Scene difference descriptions
******
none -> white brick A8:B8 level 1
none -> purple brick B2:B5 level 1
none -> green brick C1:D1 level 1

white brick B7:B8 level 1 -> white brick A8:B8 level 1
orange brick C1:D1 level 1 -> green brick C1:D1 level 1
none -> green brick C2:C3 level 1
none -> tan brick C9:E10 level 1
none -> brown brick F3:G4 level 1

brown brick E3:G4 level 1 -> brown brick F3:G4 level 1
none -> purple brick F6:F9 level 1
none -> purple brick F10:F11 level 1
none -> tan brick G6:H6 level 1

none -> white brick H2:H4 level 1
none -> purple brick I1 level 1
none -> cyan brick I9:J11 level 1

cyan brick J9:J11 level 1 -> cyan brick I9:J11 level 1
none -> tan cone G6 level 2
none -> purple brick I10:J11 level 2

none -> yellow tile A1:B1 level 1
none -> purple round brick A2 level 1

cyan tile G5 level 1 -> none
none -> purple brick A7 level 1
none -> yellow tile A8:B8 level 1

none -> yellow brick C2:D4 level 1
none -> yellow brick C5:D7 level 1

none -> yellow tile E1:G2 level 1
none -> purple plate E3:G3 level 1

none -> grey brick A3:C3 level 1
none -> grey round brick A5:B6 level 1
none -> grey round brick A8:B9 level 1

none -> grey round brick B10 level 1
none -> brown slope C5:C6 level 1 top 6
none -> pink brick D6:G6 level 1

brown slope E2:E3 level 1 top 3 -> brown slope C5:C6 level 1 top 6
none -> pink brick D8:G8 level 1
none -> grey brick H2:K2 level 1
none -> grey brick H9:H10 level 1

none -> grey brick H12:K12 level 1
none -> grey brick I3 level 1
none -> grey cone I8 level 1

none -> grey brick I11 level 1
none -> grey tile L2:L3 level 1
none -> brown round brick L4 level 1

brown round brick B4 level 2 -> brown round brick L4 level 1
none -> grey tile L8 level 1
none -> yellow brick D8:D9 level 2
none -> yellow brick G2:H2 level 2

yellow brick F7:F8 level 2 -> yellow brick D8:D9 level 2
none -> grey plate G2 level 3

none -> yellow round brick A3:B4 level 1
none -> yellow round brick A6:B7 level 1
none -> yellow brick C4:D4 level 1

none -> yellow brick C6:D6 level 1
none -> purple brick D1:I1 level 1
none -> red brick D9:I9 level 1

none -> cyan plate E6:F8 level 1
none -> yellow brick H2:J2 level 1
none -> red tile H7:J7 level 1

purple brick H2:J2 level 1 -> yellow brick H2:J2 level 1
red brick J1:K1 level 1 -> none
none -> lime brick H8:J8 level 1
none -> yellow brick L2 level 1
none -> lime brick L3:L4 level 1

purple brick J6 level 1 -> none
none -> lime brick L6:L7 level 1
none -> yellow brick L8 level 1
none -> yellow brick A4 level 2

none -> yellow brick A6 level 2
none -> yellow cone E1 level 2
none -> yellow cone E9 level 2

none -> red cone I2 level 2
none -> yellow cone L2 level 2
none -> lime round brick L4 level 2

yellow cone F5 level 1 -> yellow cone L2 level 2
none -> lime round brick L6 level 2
******
What is needed: Reproduce every record in full, keeping each one exactly as it reads.

Output of the task:
none -> white brick A8:B8 level 1
none -> purple brick B2:B5 level 1
none -> green brick C1:D1 level 1

white brick B7:B8 level 1 -> white brick A8:B8 level 1
orange brick C1:D1 level 1 -> green brick C1:D1 level 1
none -> green brick C2:C3 level 1
none -> tan brick C9:E10 level 1
none -> brown brick F3:G4 level 1

brown brick E3:G4 level 1 -> brown brick F3:G4 level 1
none -> purple brick F6:F9 level 1
none -> purple brick F10:F11 level 1
none -> tan brick G6:H6 level 1

none -> white brick H2:H4 level 1
none -> purple brick I1 level 1
none -> cyan brick I9:J11 level 1

cyan brick J9:J11 level 1 -> cyan brick I9:J11 level 1
none -> tan cone G6 level 2
none -> purple brick I10:J11 level 2

none -> yellow tile A1:B1 level 1
none -> purple round brick A2 level 1

cyan tile G5 level 1 -> none
none -> purple brick A7 level 1
none -> yellow tile A8:B8 level 1

none -> yellow brick C2:D4 level 1
none -> yellow brick C5:D7 level 1

none -> yellow tile E1:G2 level 1
none -> purple plate E3:G3 level 1

none -> grey brick A3:C3 level 1
none -> grey round brick A5:B6 level 1
none -> grey round brick A8:B9 level 1

none -> grey round brick B10 level 1
none -> brown slope C5:C6 level 1 top 6
none -> pink brick D6:G6 level 1

brown slope E2:E3 level 1 top 3 -> brown slope C5:C6 level 1 top 6
none -> pink brick D8:G8 level 1
none -> grey brick H2:K2 level 1
none -> grey brick H9:H10 level 1

none -> grey brick H12:K12 level 1
none -> grey brick I3 level 1
none -> grey cone I8 level 1

none -> grey brick I11 level 1
none -> grey tile L2:L3 level 1
none -> brown round brick L4 level 1

brown round brick B4 level 2 -> brown round brick L4 level 1
none -> grey tile L8 level 1
none -> yellow brick D8:D9 level 2
none -> yellow brick G2:H2 level 2

yellow brick F7:F8 level 2 -> yellow brick D8:D9 level 2
none -> grey plate G2 level 3

none -> yellow round brick A3:B4 level 1
none -> yellow round brick A6:B7 level 1
none -> yellow brick C4:D4 level 1

none -> yellow brick C6:D6 level 1
none -> purple brick D1:I1 level 1
none -> red brick D9:I9 level 1

none -> cyan plate E6:F8 level 1
none -> yellow brick H2:J2 level 1
none -> red tile H7:J7 level 1

purple brick H2:J2 level 1 -> yellow brick H2:J2 level 1
red brick J1:K1 level 1 -> none
none -> lime brick H8:J8 level 1
none -> yellow brick L2 level 1
none -> lime brick L3:L4 level 1

purple brick J6 level 1 -> none
none -> lime brick L6:L7 level 1
none -> yellow brick L8 level 1
none -> yellow brick A4 level 2

none -> yellow brick A6 level 2
none -> yellow cone E1 level 2
none -> yellow cone E9 level 2

none -> red cone I2 level 2
none -> yellow cone L2 level 2
none -> lime round brick L4 level 2

yellow cone F5 level 1 -> yellow cone L2 level 2
none -> lime round brick L6 level 2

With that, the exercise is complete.